----- INPUT DATA
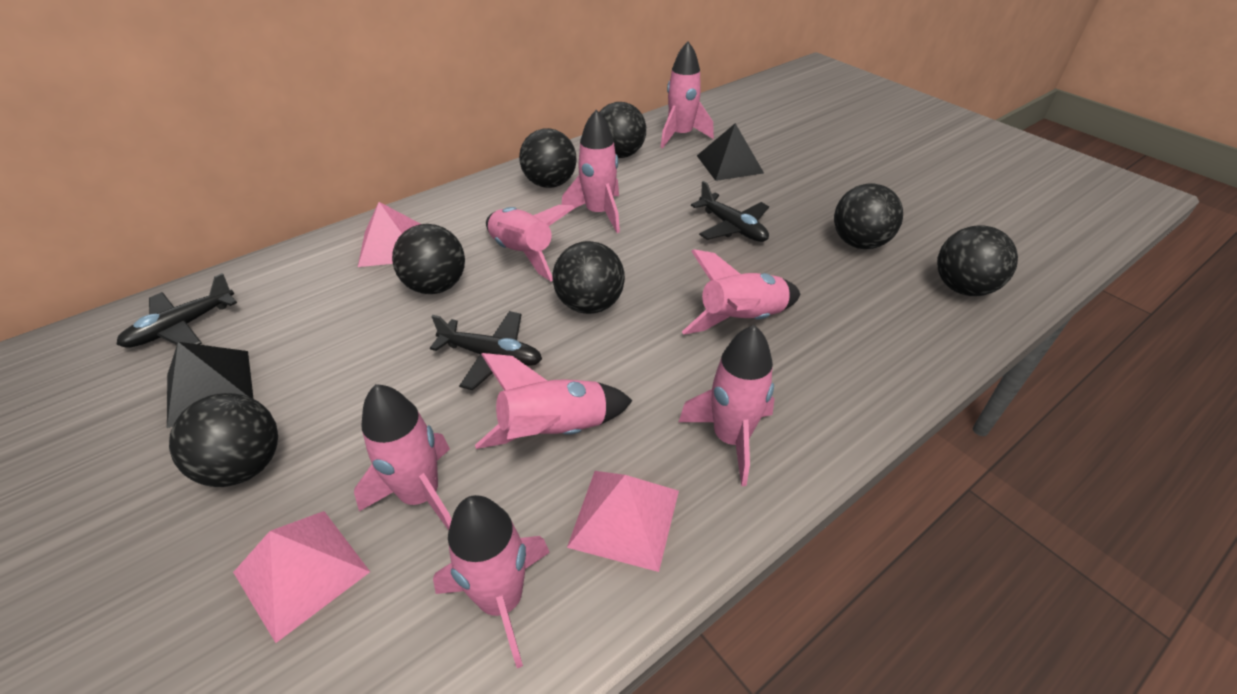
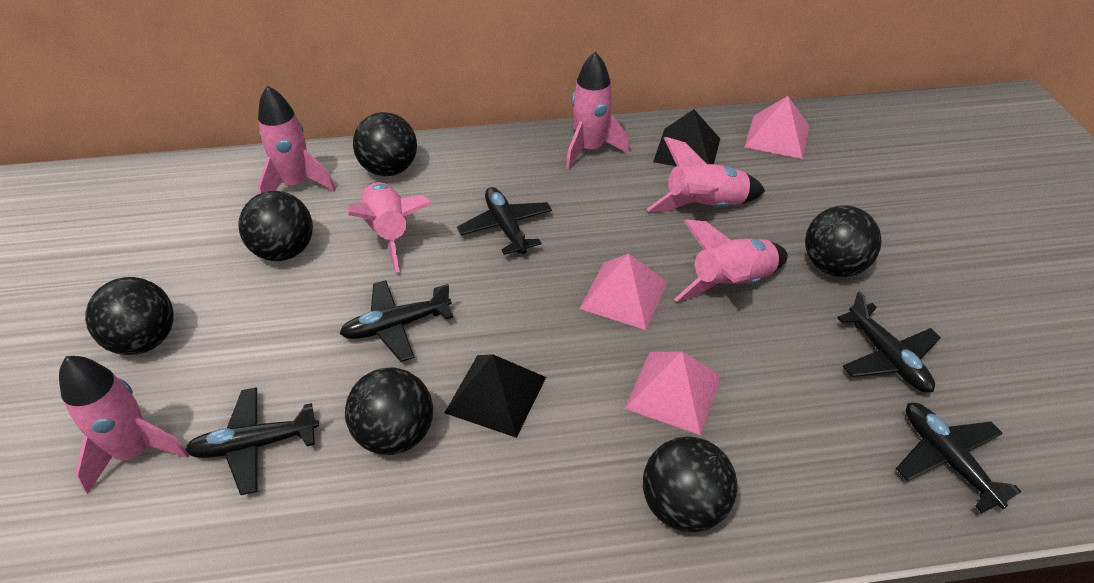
black ball: 7 -> 6
black plane: 3 -> 5
pink rocket: 8 -> 6

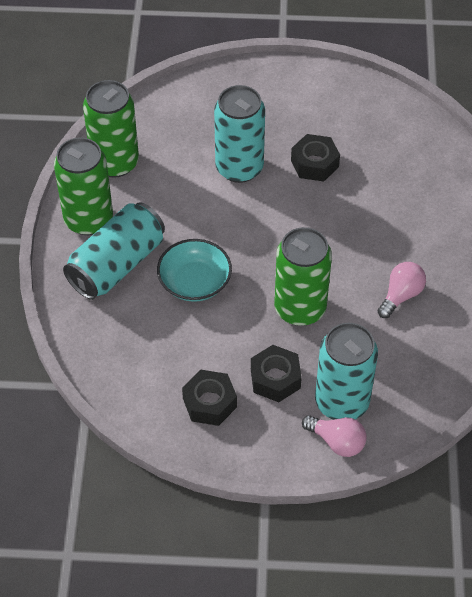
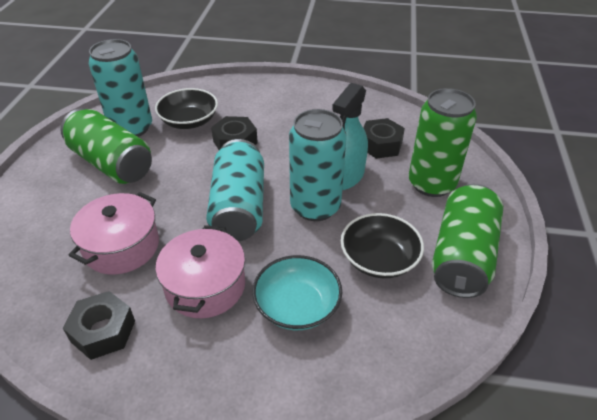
black bowl: 0 -> 2
pink light bulb: 2 -> 0
pink pot: 0 -> 2
turquoise spray bottle: 0 -> 1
----------
* _EXERCISE AIM_: Copy the records word for word, leaving no picture in the copy.

* _RESULT OF THE TASK_:
black ball: 7 -> 6
black plane: 3 -> 5
pink rocket: 8 -> 6

black bowl: 0 -> 2
pink light bulb: 2 -> 0
pink pot: 0 -> 2
turquoise spray bottle: 0 -> 1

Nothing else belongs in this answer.